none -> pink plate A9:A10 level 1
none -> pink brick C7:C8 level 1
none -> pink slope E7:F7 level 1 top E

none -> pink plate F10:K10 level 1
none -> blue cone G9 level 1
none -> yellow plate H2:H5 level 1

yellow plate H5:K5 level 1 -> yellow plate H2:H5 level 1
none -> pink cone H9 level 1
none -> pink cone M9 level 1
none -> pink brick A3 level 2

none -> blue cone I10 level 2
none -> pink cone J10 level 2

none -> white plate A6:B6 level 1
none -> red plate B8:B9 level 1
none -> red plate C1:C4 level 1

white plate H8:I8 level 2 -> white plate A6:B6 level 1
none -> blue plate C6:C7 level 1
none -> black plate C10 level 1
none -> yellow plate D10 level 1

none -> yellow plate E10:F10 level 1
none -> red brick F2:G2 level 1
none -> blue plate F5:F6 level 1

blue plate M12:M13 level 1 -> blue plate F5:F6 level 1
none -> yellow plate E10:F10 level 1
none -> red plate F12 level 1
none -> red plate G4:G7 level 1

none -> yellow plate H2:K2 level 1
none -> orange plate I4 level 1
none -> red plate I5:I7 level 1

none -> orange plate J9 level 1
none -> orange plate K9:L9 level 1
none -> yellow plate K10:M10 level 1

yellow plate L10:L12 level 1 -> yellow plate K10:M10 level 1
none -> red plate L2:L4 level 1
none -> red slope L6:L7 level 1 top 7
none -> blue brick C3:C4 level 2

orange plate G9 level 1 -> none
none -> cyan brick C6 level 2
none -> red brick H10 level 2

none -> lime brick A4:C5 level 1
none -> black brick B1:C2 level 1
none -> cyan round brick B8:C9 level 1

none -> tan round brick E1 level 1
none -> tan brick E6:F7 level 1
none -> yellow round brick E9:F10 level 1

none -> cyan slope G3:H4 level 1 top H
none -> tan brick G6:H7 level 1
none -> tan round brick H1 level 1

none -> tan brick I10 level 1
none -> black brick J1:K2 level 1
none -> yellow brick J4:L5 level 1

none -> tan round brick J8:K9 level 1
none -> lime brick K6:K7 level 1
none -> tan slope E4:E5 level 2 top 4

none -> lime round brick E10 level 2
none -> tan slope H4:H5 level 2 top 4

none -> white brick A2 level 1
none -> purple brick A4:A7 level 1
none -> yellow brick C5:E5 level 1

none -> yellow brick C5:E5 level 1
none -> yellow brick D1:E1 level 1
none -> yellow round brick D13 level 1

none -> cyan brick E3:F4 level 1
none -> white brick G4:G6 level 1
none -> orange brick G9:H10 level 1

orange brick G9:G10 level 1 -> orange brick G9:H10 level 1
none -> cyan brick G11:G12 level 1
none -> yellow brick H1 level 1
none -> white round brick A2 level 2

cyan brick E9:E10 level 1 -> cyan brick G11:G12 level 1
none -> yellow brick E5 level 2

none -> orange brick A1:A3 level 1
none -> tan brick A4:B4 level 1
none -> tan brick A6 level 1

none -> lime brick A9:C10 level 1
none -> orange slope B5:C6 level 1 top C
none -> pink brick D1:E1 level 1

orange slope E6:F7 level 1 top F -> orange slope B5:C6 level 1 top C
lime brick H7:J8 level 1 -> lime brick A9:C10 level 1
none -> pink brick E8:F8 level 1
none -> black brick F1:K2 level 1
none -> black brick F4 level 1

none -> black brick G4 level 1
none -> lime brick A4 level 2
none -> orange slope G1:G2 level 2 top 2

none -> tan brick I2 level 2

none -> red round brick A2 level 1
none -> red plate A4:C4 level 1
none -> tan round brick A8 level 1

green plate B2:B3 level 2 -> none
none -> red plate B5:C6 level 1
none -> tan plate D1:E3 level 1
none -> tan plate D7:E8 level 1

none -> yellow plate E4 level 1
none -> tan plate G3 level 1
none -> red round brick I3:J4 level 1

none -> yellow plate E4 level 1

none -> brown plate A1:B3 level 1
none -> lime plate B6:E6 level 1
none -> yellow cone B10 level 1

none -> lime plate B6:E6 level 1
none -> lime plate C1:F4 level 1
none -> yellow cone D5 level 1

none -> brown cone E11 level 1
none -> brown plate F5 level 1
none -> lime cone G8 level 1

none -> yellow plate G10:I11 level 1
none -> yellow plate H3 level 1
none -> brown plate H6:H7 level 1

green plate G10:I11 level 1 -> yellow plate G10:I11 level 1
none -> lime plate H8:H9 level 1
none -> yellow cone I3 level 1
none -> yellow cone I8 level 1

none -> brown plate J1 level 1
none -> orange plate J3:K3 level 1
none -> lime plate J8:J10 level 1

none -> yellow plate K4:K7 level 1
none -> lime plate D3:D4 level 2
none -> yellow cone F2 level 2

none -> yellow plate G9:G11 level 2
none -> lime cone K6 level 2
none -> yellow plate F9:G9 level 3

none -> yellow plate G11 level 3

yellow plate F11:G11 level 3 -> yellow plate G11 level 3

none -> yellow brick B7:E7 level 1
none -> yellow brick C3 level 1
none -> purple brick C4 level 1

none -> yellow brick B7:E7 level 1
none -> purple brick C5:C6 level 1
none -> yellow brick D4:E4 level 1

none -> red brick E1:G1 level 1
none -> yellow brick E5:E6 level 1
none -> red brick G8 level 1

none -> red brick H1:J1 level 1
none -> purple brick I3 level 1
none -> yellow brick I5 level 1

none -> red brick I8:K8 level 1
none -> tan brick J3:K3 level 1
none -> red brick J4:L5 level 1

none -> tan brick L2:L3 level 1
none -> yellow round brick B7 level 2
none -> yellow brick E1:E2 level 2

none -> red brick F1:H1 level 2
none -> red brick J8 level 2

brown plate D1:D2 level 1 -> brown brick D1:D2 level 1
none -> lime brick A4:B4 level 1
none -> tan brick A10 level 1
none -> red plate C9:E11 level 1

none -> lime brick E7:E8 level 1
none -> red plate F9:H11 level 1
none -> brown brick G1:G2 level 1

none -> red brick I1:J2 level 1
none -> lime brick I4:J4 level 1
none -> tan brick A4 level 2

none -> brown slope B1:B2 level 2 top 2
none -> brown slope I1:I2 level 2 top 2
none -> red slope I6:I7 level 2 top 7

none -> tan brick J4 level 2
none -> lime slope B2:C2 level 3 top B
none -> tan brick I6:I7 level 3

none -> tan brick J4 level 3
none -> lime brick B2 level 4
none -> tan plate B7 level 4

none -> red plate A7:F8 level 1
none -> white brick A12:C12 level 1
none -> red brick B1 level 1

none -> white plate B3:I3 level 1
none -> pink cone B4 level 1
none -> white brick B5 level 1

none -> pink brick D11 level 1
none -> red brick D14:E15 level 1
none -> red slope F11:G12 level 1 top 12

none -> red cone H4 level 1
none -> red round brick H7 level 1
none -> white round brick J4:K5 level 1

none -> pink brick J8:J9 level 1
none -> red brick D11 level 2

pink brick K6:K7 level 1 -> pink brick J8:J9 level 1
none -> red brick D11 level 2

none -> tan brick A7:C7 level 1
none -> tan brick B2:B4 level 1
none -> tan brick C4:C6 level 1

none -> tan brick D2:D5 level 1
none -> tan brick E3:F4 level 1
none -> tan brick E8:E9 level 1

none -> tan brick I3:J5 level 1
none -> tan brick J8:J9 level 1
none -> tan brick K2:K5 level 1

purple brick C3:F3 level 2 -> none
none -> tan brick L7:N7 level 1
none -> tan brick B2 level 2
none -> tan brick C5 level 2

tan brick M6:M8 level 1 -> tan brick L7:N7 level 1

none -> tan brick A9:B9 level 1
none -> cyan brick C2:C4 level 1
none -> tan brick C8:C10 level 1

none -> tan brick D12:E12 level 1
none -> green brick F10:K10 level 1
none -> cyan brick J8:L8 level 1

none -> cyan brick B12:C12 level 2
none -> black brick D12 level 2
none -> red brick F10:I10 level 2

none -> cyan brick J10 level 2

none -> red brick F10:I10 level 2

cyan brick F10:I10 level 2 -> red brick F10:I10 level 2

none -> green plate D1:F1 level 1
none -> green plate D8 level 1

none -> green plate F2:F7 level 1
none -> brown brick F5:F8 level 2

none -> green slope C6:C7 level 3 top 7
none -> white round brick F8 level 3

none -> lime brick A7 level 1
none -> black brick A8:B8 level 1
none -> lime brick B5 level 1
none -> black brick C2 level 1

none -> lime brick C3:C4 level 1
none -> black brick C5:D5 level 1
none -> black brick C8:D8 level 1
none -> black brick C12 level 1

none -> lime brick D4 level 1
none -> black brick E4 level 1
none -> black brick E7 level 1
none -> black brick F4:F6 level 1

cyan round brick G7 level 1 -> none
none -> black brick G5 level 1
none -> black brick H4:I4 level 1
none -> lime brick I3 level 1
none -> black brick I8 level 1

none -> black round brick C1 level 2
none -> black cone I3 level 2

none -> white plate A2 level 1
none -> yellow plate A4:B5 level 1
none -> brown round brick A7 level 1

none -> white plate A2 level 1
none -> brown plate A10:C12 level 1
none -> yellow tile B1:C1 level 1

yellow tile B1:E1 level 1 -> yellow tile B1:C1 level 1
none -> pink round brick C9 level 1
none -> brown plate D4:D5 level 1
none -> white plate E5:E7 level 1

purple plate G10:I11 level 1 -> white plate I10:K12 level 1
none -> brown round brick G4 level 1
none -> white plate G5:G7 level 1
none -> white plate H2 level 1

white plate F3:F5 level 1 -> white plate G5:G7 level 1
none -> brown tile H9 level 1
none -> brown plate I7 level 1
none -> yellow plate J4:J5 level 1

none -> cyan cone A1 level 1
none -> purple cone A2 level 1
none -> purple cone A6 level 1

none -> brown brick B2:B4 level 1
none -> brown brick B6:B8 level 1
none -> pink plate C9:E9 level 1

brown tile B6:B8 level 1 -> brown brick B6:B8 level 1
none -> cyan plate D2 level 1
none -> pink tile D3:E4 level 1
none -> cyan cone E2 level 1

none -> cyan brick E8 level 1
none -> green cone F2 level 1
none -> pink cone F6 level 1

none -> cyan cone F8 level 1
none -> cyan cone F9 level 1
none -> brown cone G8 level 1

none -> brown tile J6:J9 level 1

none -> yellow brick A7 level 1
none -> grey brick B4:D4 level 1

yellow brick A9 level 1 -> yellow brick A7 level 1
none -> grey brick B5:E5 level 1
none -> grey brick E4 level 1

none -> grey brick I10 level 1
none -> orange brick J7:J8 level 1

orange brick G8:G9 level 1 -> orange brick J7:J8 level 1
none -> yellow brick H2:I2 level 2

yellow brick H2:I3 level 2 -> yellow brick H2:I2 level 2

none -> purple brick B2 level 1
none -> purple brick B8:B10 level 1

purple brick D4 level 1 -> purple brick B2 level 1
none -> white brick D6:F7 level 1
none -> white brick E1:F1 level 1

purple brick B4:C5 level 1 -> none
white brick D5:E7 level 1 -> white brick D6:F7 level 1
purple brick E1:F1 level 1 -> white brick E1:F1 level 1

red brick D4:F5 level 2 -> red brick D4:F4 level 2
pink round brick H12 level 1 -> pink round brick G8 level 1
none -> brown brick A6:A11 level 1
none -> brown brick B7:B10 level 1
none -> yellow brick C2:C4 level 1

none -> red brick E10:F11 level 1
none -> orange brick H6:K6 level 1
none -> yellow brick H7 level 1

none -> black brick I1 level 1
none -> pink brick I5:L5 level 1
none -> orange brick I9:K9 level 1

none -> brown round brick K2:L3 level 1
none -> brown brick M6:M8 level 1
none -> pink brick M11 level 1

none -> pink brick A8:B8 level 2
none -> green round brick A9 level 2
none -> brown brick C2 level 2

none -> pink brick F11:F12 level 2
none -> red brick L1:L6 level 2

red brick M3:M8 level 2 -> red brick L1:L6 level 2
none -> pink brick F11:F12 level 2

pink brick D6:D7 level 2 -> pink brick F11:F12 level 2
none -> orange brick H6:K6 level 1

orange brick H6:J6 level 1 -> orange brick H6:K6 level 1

*WHAT YOU SHOULD DO*. Scan the records above and show every line in which the word "blue" occurs.

*ANSWER TO THIS PROBLEM*.
none -> blue cone G9 level 1
none -> blue cone I10 level 2
none -> blue plate C6:C7 level 1
none -> blue plate F5:F6 level 1
blue plate M12:M13 level 1 -> blue plate F5:F6 level 1
none -> blue brick C3:C4 level 2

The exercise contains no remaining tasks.